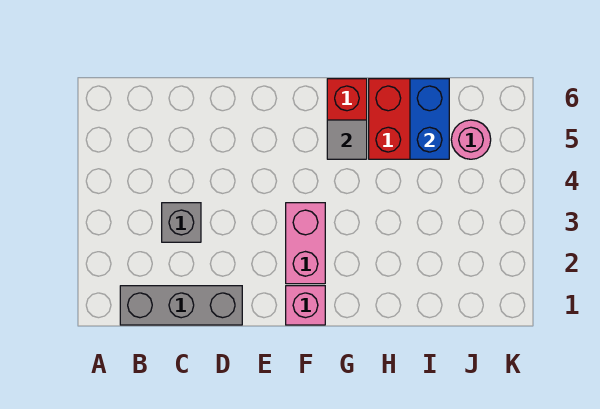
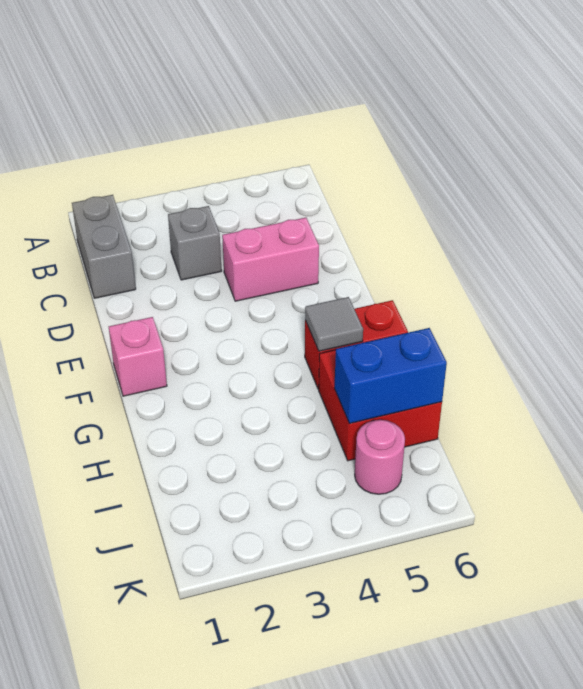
grey 1x3 brick [120,286,242,325] -> grey 1x2 brick [72,195,136,298]
pink 1x2 brick [286,203,325,284] -> pink 1x2 brick moved to [222,218,319,301]

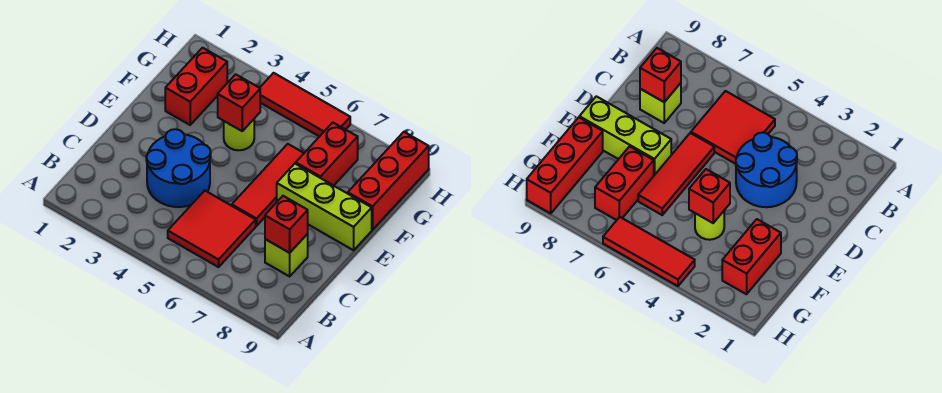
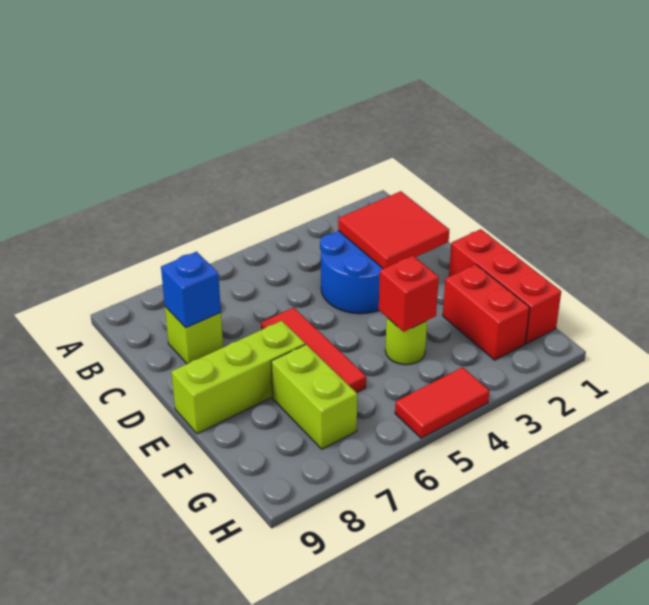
red 2x2 tile [168,191,256,267] -> red 2x2 tile moved to [338,191,449,269]
red 1x1 brick [265,196,308,253] -> blue 1x1 brick [161,252,221,328]
red 1x2 brick [296,123,358,186] -> lime 1x2 brick [271,344,357,449]
red 1x3 brick [348,132,429,230] -> red 1x3 brick moved to [449,229,561,344]
red 1x3 tile [260,73,350,137] -> red 1x2 tile [395,367,489,438]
◆ ◆ ◆ ◆ ◆
● What the exercise asks
If a line in the entries above contains "moved", it counts toward the total; give only that total.

● Reply to the task
3